- _ABOUT THIS TASK_
Scan the entries below for the word "left" and copy every line where it turns up.

- _PROVIDED INFORMATION_
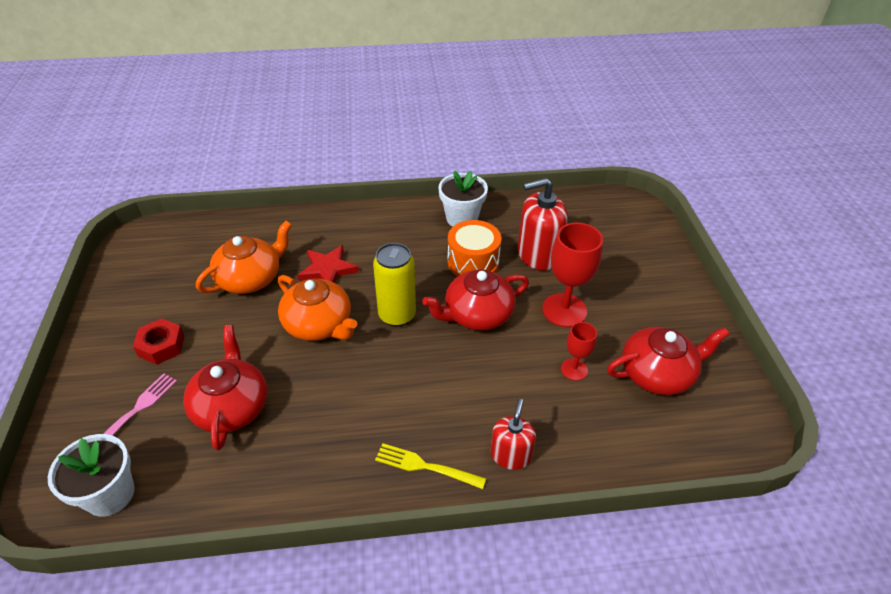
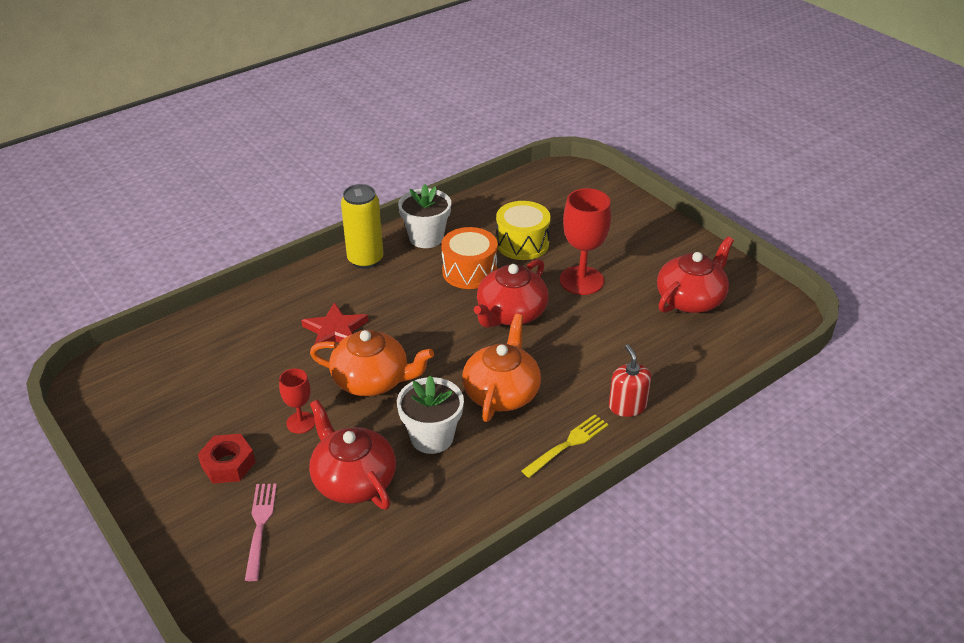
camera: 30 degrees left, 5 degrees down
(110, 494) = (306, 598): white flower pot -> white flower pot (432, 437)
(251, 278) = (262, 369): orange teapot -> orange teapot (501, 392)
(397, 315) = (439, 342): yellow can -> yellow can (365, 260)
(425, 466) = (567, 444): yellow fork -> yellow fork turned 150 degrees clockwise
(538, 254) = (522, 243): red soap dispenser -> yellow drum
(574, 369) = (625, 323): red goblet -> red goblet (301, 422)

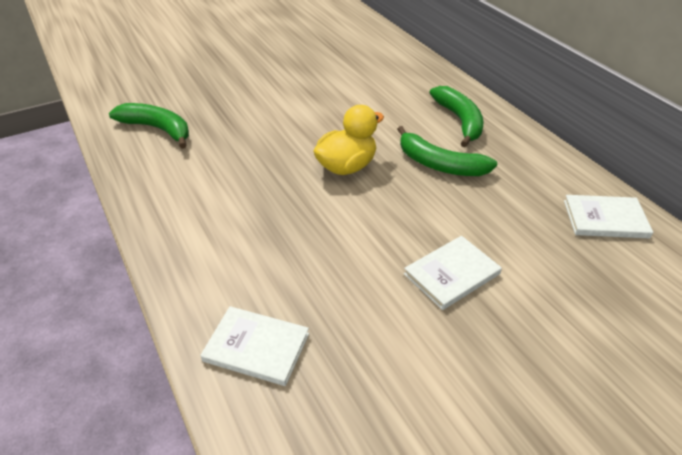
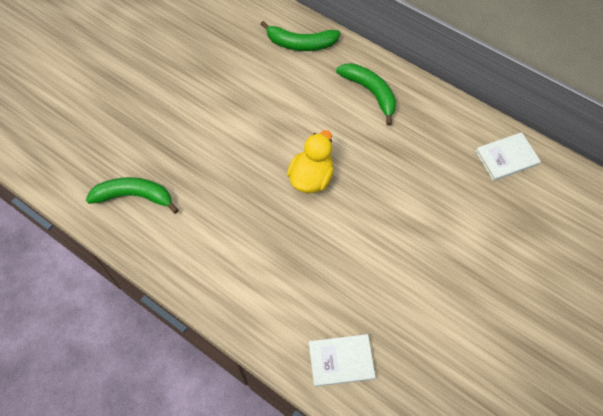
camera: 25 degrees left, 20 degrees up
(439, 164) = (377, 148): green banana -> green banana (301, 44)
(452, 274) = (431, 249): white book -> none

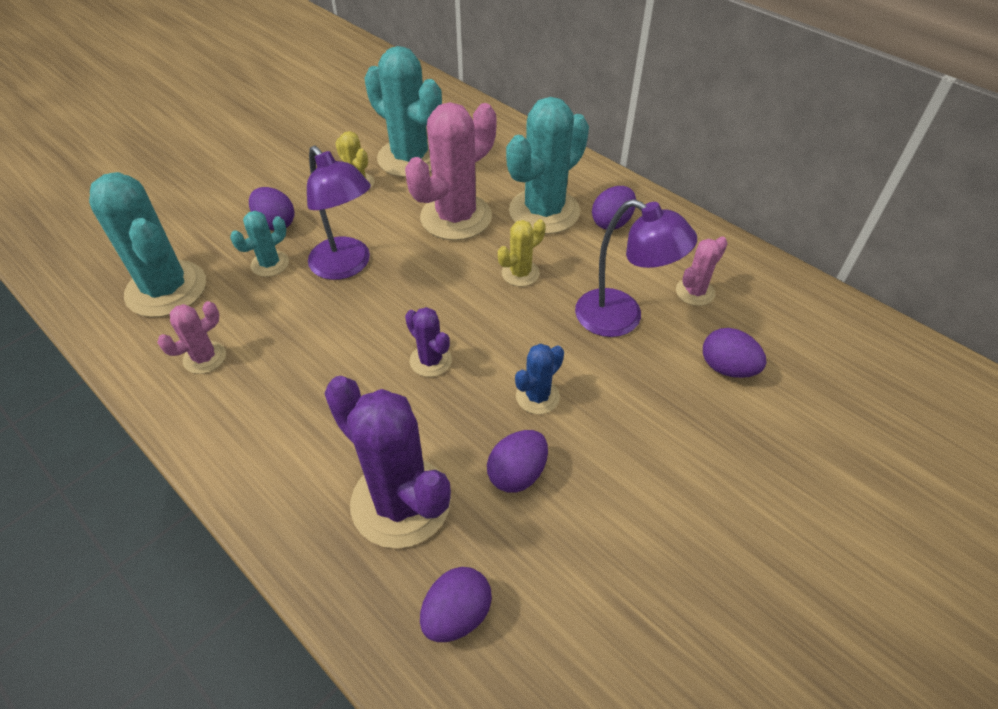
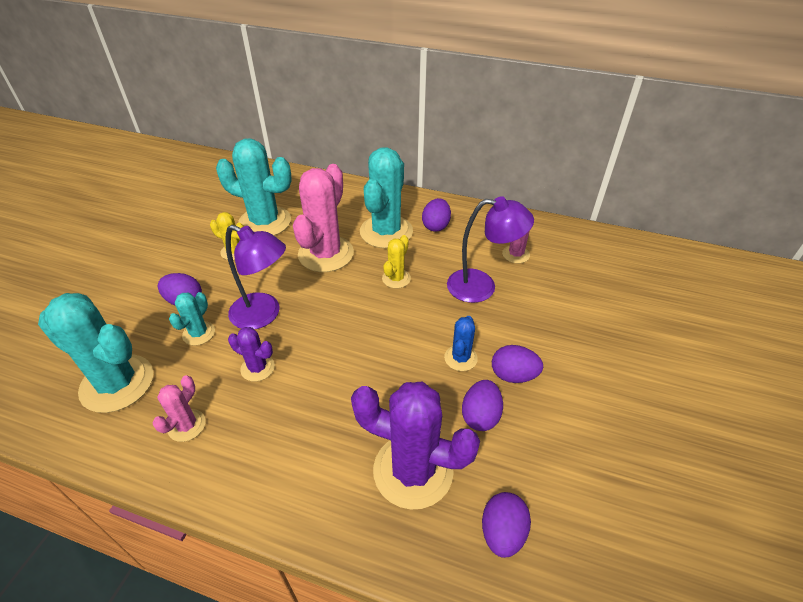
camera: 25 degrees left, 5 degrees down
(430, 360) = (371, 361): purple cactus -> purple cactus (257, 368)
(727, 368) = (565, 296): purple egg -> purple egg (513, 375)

- _ANSWER SPACE_
camera: 30 degrees left, 5 degrees down
camera: 25 degrees left, 20 degrees up
camera: 25 degrees left, 5 degrees down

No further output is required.